* Required work: Transcribe, word for word and with nothing extra, the line containing "Q102: PNP S8550" and each line that comes after it in the entries.

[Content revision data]
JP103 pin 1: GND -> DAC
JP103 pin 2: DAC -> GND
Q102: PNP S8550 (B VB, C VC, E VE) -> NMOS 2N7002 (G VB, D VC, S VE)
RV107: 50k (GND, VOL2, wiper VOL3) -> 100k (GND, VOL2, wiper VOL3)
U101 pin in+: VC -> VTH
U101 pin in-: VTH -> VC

* Task answer:
Q102: PNP S8550 (B VB, C VC, E VE) -> NMOS 2N7002 (G VB, D VC, S VE)
RV107: 50k (GND, VOL2, wiper VOL3) -> 100k (GND, VOL2, wiper VOL3)
U101 pin in+: VC -> VTH
U101 pin in-: VTH -> VC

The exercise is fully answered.